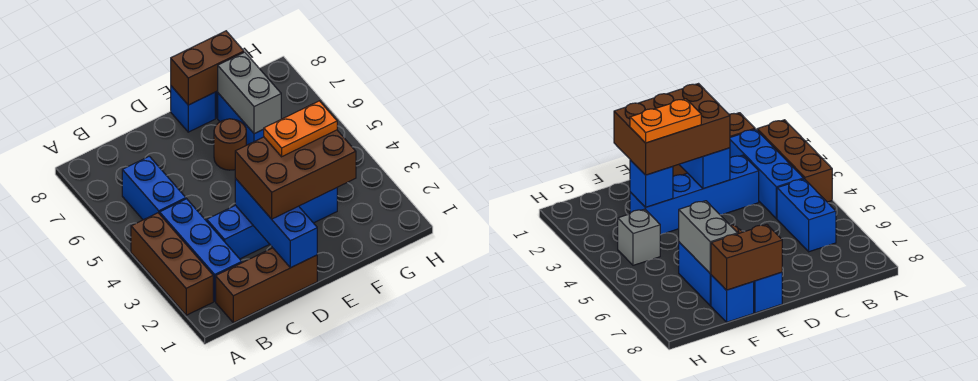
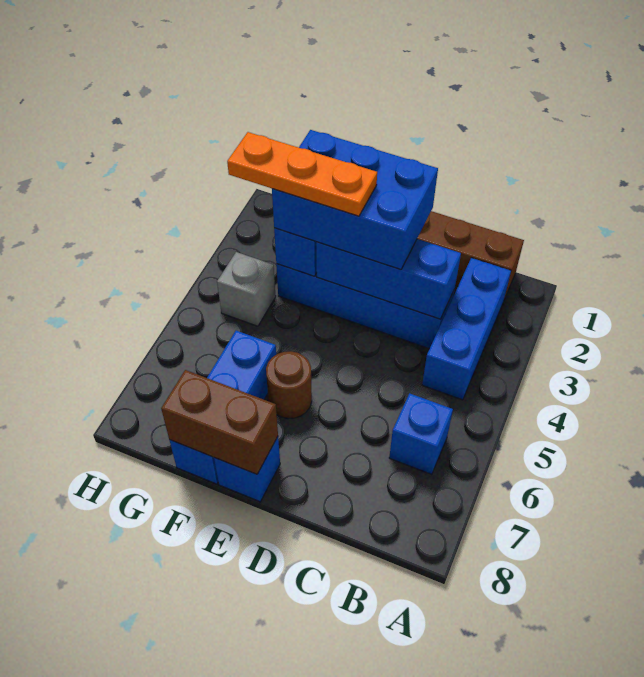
brown brick A2:A4 level 1 -> none
blue brick B5:B6 level 1 -> blue brick B6 level 1
blue brick D1:D3 level 2 -> blue brick C3:E3 level 2
brown brick D2:F3 level 3 -> blue brick D2:F3 level 3
orange plate E3:F3 level 4 -> orange plate E3:G3 level 4
grey brick F6:F7 level 2 -> none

====================

**Exercise objective**
Which lines above hold the string "none"? Please copy all of them.

**Task output**
brown brick A2:A4 level 1 -> none
grey brick F6:F7 level 2 -> none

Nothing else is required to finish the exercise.